Output only these lines, set down exactly: the one containing "brown bottle [158,171,198,263] -> none" and each line after it through the end of the records.

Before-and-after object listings
_____
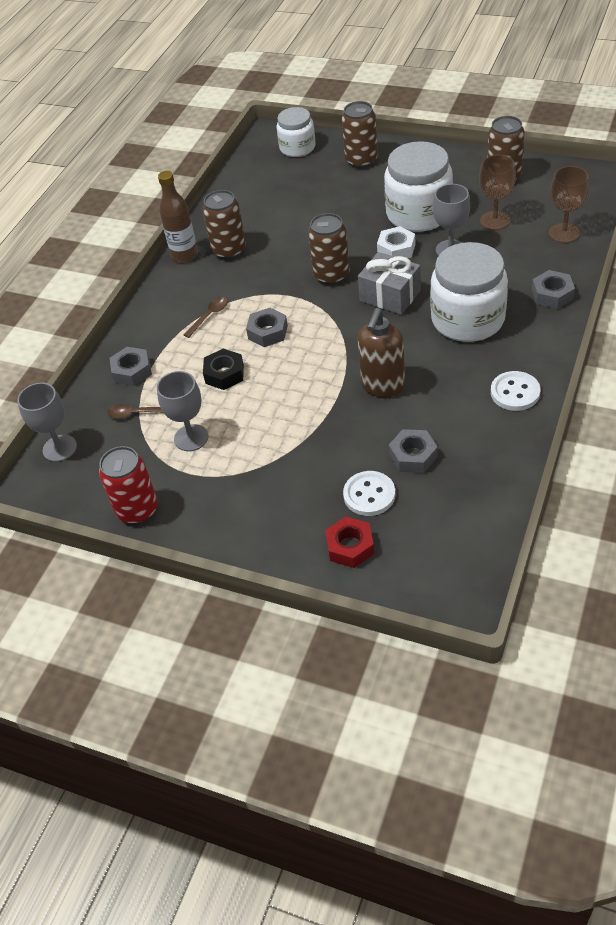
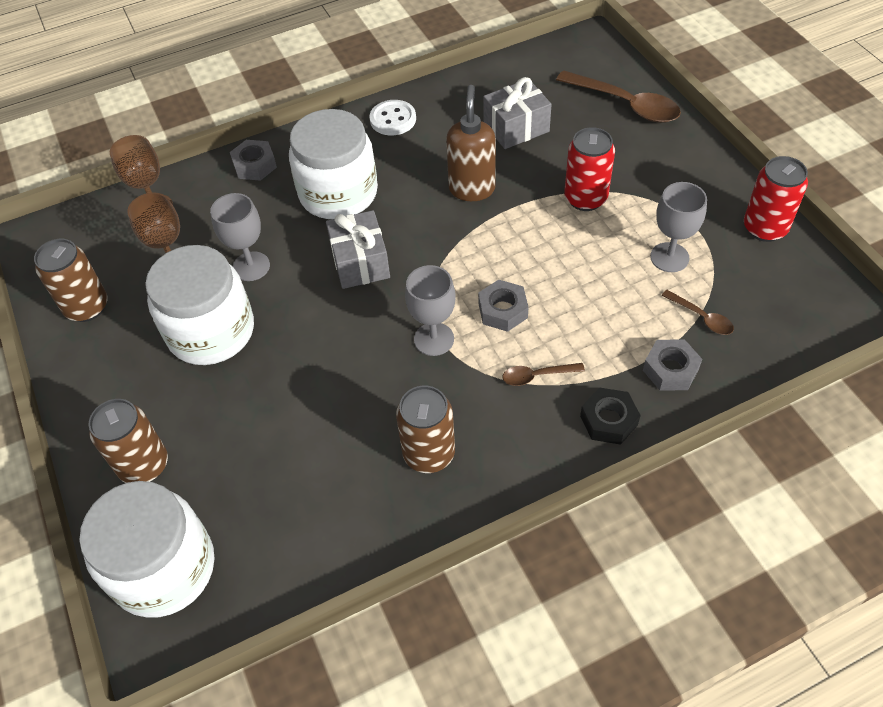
camera: 140 degrees left, 5 degrees up
grey goblet [17,383,77,462] -> grey goblet moved to [405,265,456,356]
brown bottle [158,171,198,263] -> none
black nut [203,349,244,390] -> black nut moved to [580,387,641,445]
white jar [277,107,316,157] -> white jar [79,481,214,618], size x1.64
brown can [308,213,350,285] -> none
red nut [325,516,374,568] -> brown spoon [556,70,681,123]
white button [343,471,395,516] -> none
brown soap dispenser [358,308,405,397] -> brown soap dispenser turned 60 degrees counterclockwise [446,85,496,201]
white nut [377,226,415,258] -> none
grey nut [389,429,438,473] -> grey gift [483,77,552,149]
none -> red can [564,127,615,211]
_____
__Expected answer__.
brown bottle [158,171,198,263] -> none
black nut [203,349,244,390] -> black nut moved to [580,387,641,445]
white jar [277,107,316,157] -> white jar [79,481,214,618], size x1.64
brown can [308,213,350,285] -> none
red nut [325,516,374,568] -> brown spoon [556,70,681,123]
white button [343,471,395,516] -> none
brown soap dispenser [358,308,405,397] -> brown soap dispenser turned 60 degrees counterclockwise [446,85,496,201]
white nut [377,226,415,258] -> none
grey nut [389,429,438,473] -> grey gift [483,77,552,149]
none -> red can [564,127,615,211]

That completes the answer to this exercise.